[DATA SECTION — start]
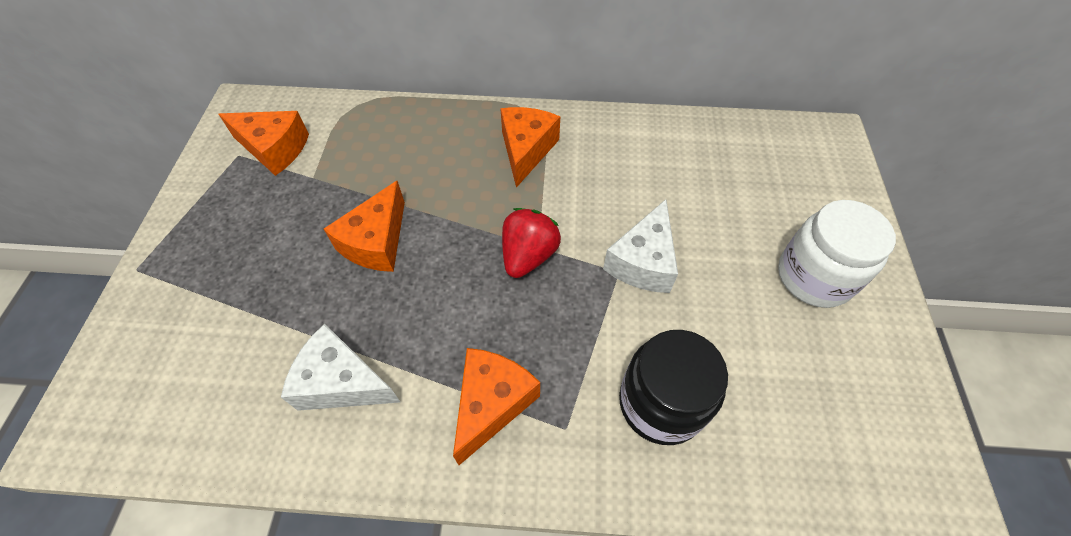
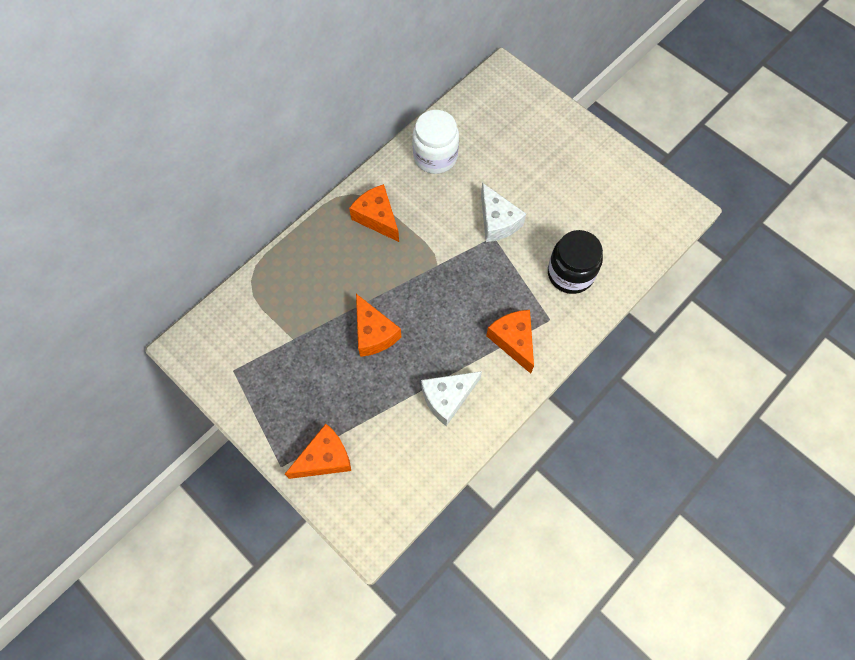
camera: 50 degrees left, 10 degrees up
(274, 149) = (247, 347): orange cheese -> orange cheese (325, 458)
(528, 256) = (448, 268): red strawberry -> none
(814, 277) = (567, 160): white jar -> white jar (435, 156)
[DATA SECTION — finish]
INSTRUCTIONS TO FOLLOW
The answer should consist of every line above, exact and free of images.

EXERCISE ANSWER
camera: 50 degrees left, 10 degrees up
(274, 149) = (247, 347): orange cheese -> orange cheese (325, 458)
(528, 256) = (448, 268): red strawberry -> none
(814, 277) = (567, 160): white jar -> white jar (435, 156)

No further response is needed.